- INPUT DATA:
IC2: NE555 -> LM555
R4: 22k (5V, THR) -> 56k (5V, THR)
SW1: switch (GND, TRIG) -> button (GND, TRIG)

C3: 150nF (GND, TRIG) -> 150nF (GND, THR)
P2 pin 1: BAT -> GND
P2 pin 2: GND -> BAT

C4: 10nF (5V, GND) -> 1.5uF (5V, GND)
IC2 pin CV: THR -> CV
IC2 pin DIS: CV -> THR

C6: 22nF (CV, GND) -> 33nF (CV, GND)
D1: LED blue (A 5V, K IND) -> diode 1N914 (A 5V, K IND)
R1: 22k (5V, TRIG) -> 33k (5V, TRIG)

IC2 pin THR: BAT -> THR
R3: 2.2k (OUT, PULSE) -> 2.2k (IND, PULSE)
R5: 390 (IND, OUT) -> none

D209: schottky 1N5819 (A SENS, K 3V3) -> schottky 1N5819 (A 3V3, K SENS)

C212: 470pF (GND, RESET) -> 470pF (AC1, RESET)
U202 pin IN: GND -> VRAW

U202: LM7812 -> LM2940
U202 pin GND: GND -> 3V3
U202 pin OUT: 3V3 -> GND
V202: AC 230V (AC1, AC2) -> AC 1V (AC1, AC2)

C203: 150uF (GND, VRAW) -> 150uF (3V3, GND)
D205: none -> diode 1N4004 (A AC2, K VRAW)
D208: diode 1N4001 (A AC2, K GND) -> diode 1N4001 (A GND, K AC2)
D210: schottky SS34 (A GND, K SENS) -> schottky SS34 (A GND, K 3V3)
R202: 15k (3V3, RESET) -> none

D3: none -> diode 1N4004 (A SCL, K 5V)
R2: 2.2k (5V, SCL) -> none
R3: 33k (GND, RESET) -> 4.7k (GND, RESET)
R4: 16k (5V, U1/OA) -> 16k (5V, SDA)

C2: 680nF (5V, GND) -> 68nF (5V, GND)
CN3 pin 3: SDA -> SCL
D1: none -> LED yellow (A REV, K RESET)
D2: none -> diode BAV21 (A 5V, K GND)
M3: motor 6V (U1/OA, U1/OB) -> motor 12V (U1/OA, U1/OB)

- PROBLEM: Reproduce only those lines of the entries above that run from the line with "D2: none -> diode BAV21 (A 5V, K GND)" to the final line.

- REPLY TO THE EXERCISE:
D2: none -> diode BAV21 (A 5V, K GND)
M3: motor 6V (U1/OA, U1/OB) -> motor 12V (U1/OA, U1/OB)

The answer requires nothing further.